§ **Try it**: Write out only the lines running from the one that contains "SONAR3 pin TRIG: D4 -> none" to the end of the material, both ends included.

§ **Record set**:
#####
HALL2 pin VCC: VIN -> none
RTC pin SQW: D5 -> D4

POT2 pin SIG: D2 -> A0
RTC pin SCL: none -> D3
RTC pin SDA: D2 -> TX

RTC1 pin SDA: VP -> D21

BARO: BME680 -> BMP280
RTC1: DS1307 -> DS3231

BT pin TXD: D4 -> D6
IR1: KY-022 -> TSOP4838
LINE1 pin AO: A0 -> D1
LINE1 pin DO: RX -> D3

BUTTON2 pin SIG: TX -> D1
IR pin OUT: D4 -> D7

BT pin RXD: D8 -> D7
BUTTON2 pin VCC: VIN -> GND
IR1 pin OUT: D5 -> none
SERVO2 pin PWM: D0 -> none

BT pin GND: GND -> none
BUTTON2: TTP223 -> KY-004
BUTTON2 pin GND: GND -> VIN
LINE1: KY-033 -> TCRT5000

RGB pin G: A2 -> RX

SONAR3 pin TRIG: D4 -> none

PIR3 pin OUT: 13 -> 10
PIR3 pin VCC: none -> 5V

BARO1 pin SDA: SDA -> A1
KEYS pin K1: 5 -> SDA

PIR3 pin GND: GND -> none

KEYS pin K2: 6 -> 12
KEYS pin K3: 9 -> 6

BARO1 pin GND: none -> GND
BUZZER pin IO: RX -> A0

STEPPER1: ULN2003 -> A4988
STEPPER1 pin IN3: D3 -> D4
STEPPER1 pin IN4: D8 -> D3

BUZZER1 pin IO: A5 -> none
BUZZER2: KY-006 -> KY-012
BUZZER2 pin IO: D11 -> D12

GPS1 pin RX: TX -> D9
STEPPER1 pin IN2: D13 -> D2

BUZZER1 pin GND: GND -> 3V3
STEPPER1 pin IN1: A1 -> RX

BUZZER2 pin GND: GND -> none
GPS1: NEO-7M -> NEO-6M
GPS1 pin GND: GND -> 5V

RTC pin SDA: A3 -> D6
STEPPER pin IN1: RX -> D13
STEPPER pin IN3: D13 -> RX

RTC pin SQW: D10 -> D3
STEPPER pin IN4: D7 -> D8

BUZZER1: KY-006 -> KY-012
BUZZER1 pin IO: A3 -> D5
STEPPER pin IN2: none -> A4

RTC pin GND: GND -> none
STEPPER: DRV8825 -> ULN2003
#####
§ **Answer to the exercise**:
SONAR3 pin TRIG: D4 -> none

PIR3 pin OUT: 13 -> 10
PIR3 pin VCC: none -> 5V

BARO1 pin SDA: SDA -> A1
KEYS pin K1: 5 -> SDA

PIR3 pin GND: GND -> none

KEYS pin K2: 6 -> 12
KEYS pin K3: 9 -> 6

BARO1 pin GND: none -> GND
BUZZER pin IO: RX -> A0

STEPPER1: ULN2003 -> A4988
STEPPER1 pin IN3: D3 -> D4
STEPPER1 pin IN4: D8 -> D3

BUZZER1 pin IO: A5 -> none
BUZZER2: KY-006 -> KY-012
BUZZER2 pin IO: D11 -> D12

GPS1 pin RX: TX -> D9
STEPPER1 pin IN2: D13 -> D2

BUZZER1 pin GND: GND -> 3V3
STEPPER1 pin IN1: A1 -> RX

BUZZER2 pin GND: GND -> none
GPS1: NEO-7M -> NEO-6M
GPS1 pin GND: GND -> 5V

RTC pin SDA: A3 -> D6
STEPPER pin IN1: RX -> D13
STEPPER pin IN3: D13 -> RX

RTC pin SQW: D10 -> D3
STEPPER pin IN4: D7 -> D8

BUZZER1: KY-006 -> KY-012
BUZZER1 pin IO: A3 -> D5
STEPPER pin IN2: none -> A4

RTC pin GND: GND -> none
STEPPER: DRV8825 -> ULN2003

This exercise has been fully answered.